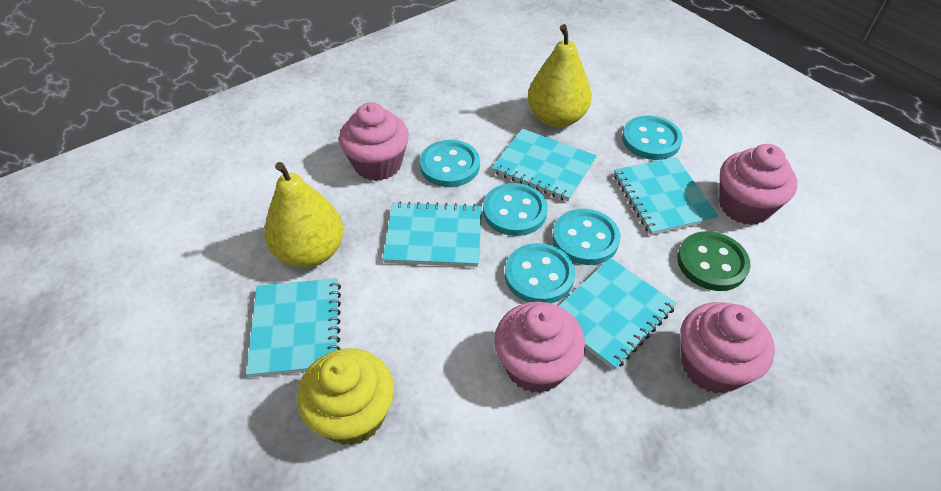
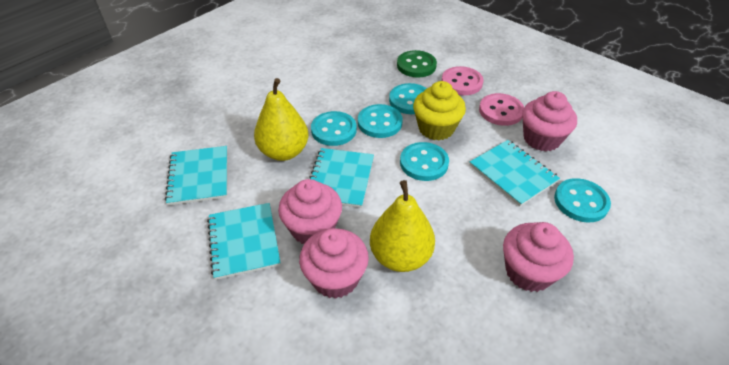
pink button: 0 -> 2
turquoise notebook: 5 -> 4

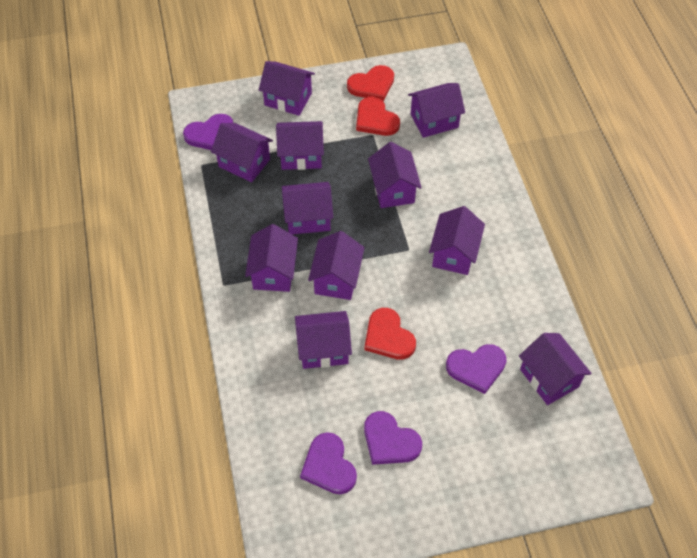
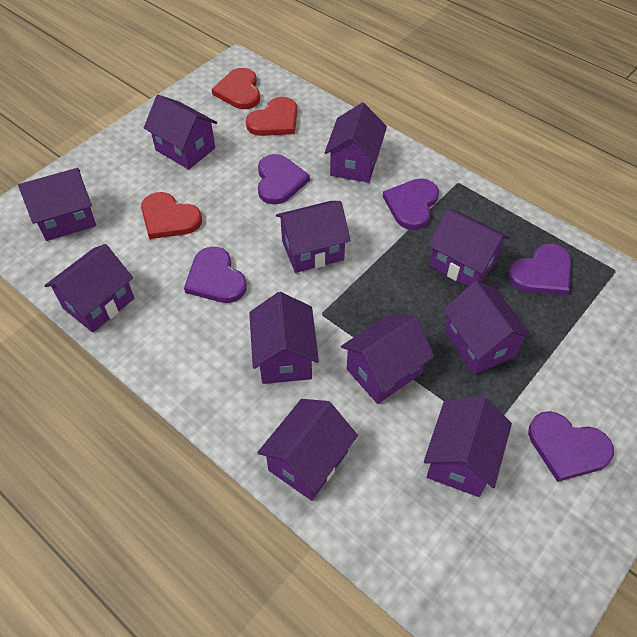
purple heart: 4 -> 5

---

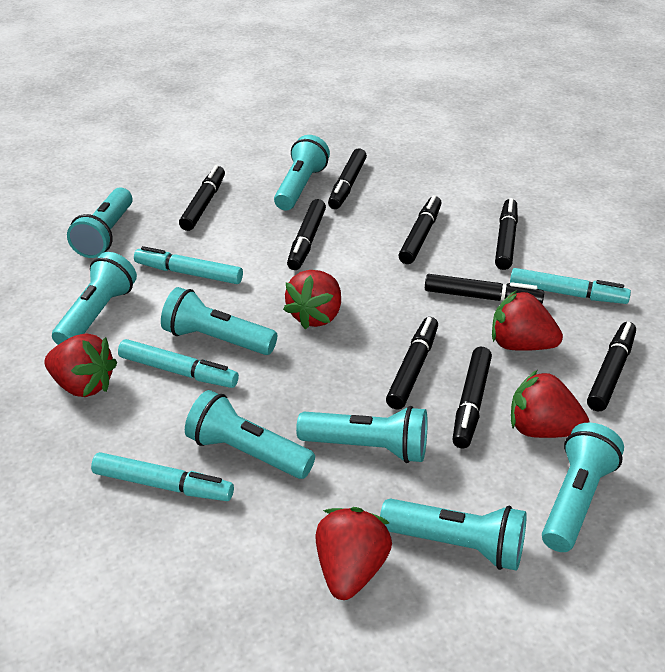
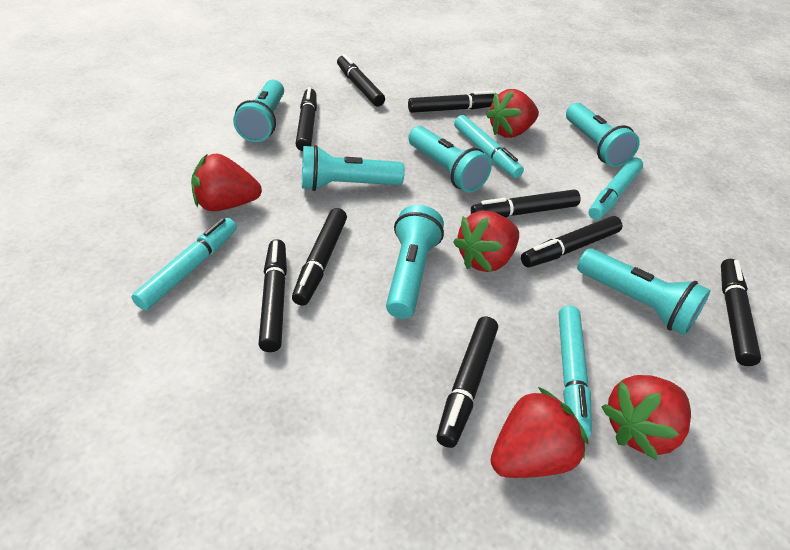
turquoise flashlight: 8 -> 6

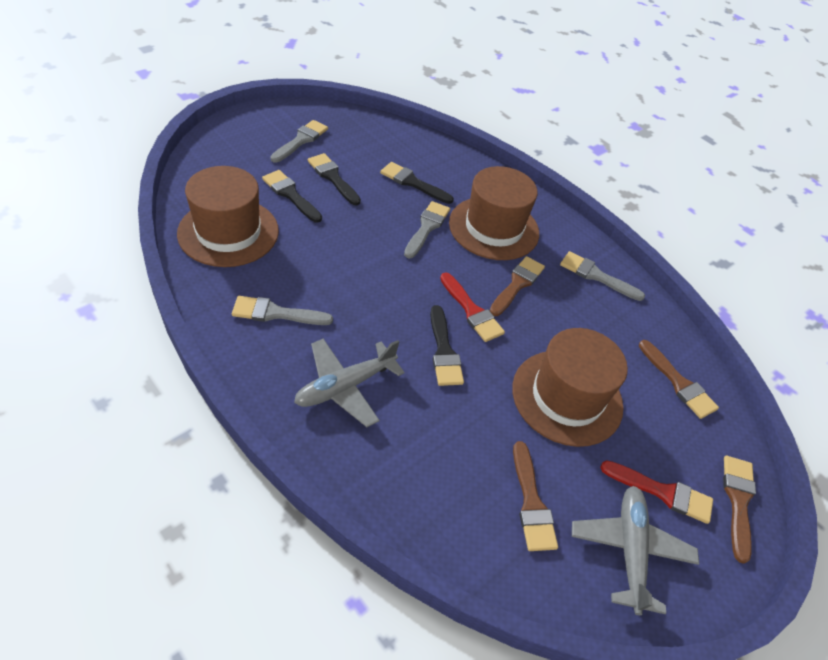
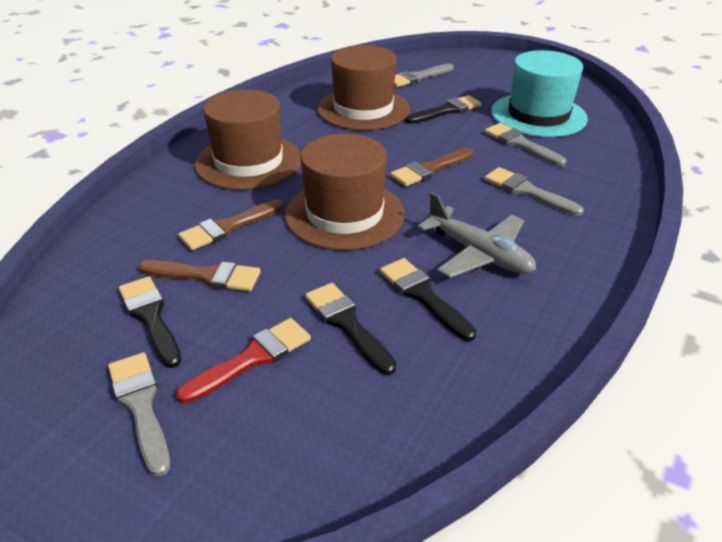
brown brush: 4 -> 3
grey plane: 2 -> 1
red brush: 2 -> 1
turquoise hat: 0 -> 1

§ Aim of the exercise:
Filter the listing above for the string "turquoise" and copy every matching line.

§ Completed exercise:
turquoise notebook: 5 -> 4
turquoise flashlight: 8 -> 6
turquoise hat: 0 -> 1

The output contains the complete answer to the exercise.